= EXERCISE OBJECTIVE =
Which lines run from the one containing "(785, 273) = (480, 265): turquoise" to the end of the listing? Copy them out exactly, leaving out the rest.

..............................

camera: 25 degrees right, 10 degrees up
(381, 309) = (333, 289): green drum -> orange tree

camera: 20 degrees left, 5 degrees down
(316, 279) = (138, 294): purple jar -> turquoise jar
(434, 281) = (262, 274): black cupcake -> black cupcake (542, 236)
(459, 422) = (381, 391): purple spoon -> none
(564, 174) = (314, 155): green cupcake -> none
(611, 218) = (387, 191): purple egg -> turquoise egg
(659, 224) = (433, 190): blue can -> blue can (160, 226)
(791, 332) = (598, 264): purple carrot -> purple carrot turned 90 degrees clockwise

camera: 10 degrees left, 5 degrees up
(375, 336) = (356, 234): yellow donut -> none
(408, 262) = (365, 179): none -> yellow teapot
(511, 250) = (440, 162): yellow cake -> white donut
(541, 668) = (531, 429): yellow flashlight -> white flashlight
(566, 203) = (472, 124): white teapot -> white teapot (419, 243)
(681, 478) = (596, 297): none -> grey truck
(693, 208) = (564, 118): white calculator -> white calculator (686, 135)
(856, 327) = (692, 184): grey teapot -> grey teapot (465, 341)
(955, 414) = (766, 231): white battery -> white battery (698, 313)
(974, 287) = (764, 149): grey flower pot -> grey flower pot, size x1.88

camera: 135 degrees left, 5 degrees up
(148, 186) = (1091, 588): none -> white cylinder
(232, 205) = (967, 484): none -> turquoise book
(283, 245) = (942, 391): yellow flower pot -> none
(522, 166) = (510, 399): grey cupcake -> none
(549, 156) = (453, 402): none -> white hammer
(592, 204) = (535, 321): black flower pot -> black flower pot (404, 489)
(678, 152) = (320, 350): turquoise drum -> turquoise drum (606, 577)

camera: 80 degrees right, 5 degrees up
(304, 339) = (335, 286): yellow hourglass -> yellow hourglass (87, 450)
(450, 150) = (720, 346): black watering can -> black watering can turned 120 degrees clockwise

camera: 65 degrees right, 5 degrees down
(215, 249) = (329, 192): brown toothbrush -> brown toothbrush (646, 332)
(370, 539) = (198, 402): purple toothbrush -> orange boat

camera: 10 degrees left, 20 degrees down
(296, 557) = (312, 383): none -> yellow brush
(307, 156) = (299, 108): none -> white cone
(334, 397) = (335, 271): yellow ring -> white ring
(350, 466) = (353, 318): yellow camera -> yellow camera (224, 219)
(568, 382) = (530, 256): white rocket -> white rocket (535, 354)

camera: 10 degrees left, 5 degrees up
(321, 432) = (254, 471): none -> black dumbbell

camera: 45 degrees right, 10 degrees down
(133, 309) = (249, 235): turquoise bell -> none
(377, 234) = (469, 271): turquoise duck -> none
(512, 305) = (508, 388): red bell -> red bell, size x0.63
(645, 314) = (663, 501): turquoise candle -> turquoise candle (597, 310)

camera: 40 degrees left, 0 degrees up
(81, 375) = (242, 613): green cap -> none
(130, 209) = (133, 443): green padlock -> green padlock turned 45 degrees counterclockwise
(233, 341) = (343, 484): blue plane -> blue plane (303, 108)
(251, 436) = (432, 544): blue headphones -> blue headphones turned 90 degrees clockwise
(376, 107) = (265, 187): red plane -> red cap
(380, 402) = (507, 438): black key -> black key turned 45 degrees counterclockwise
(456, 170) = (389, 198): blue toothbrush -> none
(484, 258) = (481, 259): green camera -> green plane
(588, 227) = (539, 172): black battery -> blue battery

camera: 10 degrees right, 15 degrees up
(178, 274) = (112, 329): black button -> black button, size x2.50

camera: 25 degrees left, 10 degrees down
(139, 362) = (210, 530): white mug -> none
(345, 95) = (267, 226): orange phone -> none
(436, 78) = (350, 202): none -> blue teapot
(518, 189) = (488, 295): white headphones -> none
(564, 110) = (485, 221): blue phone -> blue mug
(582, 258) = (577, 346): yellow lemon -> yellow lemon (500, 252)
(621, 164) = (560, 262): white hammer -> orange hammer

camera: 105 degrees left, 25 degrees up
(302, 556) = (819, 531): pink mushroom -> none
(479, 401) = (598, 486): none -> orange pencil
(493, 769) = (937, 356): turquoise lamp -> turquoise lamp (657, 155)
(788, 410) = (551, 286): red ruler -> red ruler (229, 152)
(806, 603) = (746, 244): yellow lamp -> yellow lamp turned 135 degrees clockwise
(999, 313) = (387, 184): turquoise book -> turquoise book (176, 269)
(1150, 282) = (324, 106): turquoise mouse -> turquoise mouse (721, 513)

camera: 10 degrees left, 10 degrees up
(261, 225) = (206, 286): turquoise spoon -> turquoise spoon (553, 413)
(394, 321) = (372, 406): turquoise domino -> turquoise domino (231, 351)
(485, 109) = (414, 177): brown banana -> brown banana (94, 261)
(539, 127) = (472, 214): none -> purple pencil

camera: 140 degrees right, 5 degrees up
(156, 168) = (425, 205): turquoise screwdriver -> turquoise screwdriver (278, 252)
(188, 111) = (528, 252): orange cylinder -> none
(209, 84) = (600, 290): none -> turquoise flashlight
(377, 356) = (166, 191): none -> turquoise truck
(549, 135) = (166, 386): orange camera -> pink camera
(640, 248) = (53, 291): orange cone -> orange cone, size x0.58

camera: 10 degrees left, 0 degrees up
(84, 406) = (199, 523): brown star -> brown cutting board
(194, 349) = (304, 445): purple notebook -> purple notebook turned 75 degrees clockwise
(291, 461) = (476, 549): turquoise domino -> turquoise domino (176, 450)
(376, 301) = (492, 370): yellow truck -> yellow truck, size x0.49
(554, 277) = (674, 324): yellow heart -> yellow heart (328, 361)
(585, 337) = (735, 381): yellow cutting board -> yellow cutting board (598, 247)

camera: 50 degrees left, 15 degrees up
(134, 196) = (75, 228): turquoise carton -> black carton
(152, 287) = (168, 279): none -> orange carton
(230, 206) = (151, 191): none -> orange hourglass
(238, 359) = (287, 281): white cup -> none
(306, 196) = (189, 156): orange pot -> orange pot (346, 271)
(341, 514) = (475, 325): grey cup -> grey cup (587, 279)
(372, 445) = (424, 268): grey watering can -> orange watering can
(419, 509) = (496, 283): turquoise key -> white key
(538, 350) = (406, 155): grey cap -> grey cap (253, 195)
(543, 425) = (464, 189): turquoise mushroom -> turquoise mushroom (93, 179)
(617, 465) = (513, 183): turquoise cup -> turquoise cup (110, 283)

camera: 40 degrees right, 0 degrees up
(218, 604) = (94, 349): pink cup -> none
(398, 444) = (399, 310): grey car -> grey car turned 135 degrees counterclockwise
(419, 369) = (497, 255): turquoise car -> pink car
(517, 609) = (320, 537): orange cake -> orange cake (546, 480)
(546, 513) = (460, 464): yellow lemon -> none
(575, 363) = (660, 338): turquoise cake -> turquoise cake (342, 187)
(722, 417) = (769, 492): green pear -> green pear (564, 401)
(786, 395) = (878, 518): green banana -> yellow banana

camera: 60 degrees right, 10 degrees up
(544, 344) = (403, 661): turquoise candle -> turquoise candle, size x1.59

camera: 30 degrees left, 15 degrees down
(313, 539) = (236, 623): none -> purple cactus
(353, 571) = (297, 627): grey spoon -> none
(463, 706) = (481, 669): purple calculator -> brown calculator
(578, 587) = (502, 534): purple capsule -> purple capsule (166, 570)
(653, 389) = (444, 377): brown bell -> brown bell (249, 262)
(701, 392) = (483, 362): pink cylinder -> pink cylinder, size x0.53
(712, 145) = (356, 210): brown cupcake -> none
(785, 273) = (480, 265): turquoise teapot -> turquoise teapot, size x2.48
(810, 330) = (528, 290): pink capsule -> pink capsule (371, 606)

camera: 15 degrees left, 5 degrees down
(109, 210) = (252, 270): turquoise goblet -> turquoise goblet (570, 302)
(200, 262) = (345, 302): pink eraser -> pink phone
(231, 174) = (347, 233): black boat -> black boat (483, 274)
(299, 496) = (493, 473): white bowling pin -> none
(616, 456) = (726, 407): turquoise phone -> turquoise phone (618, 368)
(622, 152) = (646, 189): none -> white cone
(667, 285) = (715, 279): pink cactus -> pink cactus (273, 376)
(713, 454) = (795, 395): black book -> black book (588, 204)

..............................

= PROBLEM SOLUTION =
(785, 273) = (480, 265): turquoise teapot -> turquoise teapot, size x2.48
(810, 330) = (528, 290): pink capsule -> pink capsule (371, 606)

camera: 15 degrees left, 5 degrees down
(109, 210) = (252, 270): turquoise goblet -> turquoise goblet (570, 302)
(200, 262) = (345, 302): pink eraser -> pink phone
(231, 174) = (347, 233): black boat -> black boat (483, 274)
(299, 496) = (493, 473): white bowling pin -> none
(616, 456) = (726, 407): turquoise phone -> turquoise phone (618, 368)
(622, 152) = (646, 189): none -> white cone
(667, 285) = (715, 279): pink cactus -> pink cactus (273, 376)
(713, 454) = (795, 395): black book -> black book (588, 204)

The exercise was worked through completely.